» **The task**
Print the records below exactly, omitting all pictures.

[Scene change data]
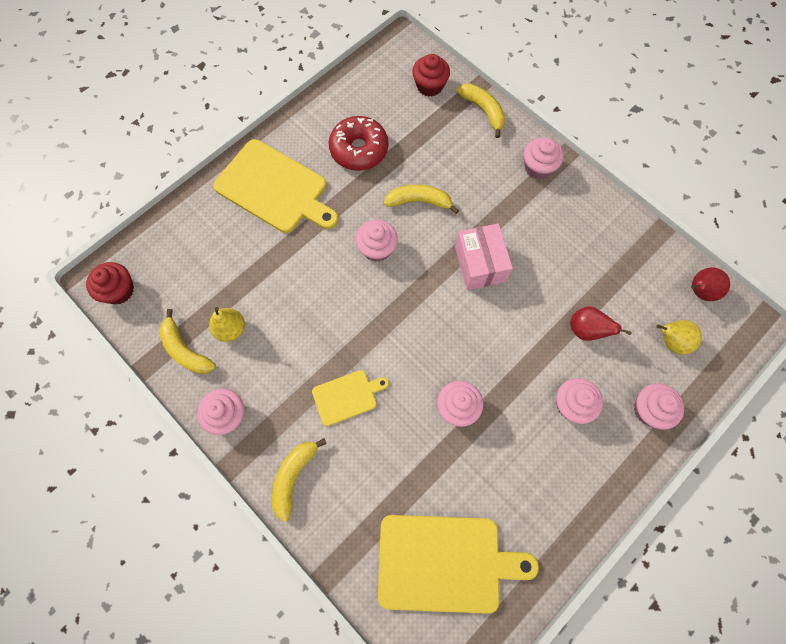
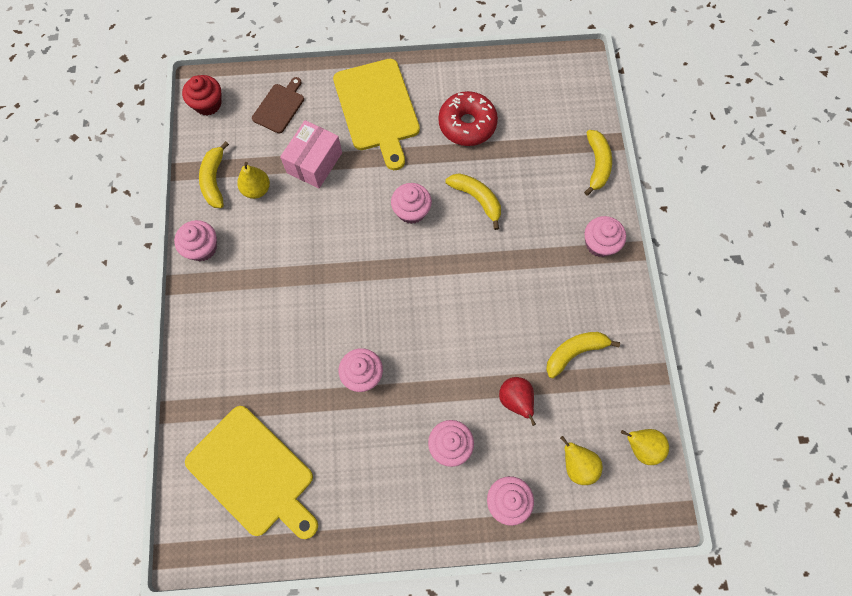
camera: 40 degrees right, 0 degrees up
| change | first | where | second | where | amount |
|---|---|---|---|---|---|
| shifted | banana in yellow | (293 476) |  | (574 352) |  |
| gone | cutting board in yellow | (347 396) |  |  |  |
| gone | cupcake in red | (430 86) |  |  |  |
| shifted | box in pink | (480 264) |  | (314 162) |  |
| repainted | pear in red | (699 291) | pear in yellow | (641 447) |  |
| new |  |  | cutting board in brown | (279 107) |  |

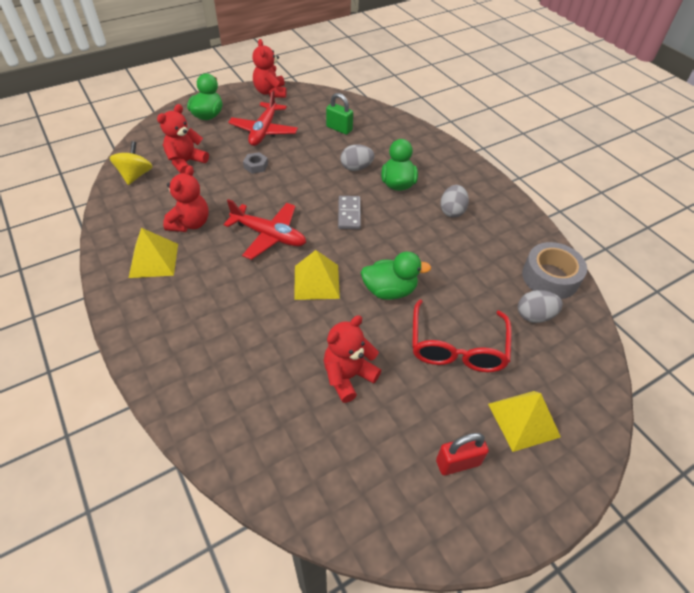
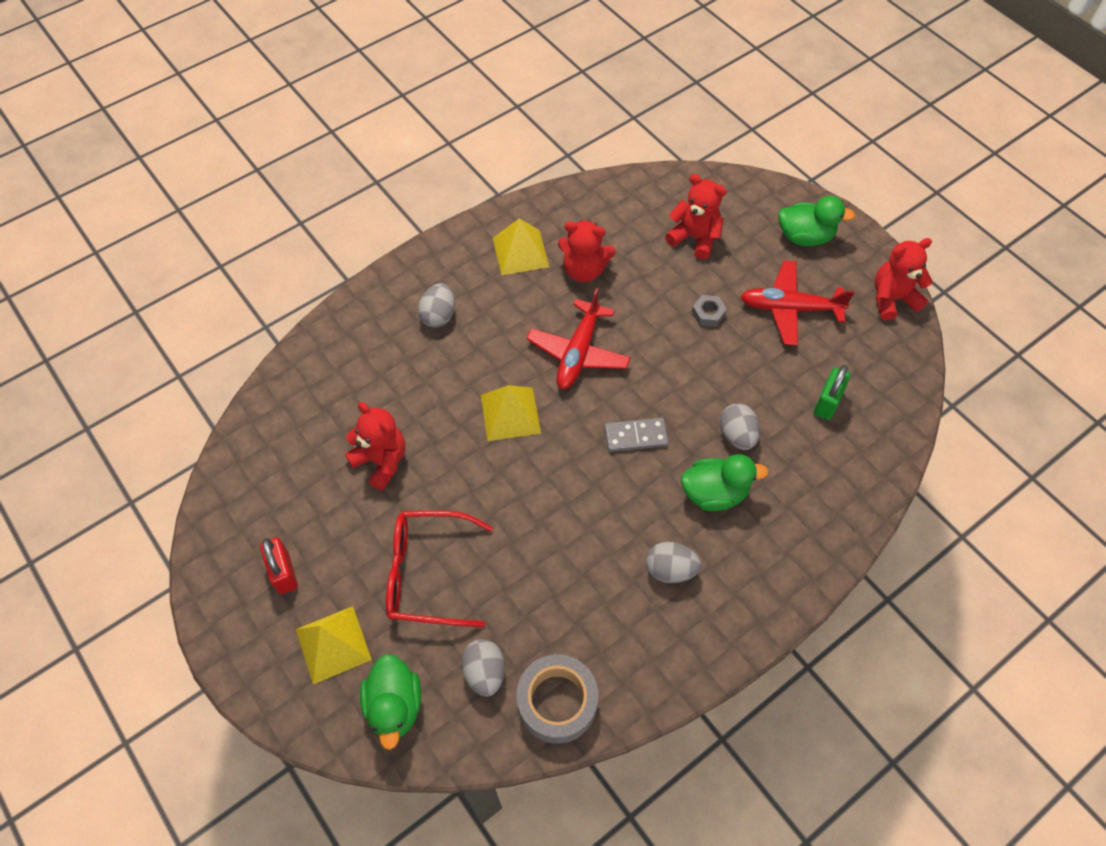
camera: 85 degrees right, 10 degrees up
| change | first | where | second | where | amount |
|---|---|---|---|---|---|
| gone | spinning top in yellow | (135 175) |  |  |  |
| shifted | duck in green | (389 290) |  | (394 706) |  |
| new |  |  | egg in grey | (438 316) |  |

» **Task answer**
camera: 40 degrees right, 0 degrees up
| change | first | where | second | where | amount |
|---|---|---|---|---|---|
| shifted | banana in yellow | (293 476) |  | (574 352) |  |
| gone | cutting board in yellow | (347 396) |  |  |  |
| gone | cupcake in red | (430 86) |  |  |  |
| shifted | box in pink | (480 264) |  | (314 162) |  |
| repainted | pear in red | (699 291) | pear in yellow | (641 447) |  |
| new |  |  | cutting board in brown | (279 107) |  |

camera: 85 degrees right, 10 degrees up
| change | first | where | second | where | amount |
|---|---|---|---|---|---|
| gone | spinning top in yellow | (135 175) |  |  |  |
| shifted | duck in green | (389 290) |  | (394 706) |  |
| new |  |  | egg in grey | (438 316) |  |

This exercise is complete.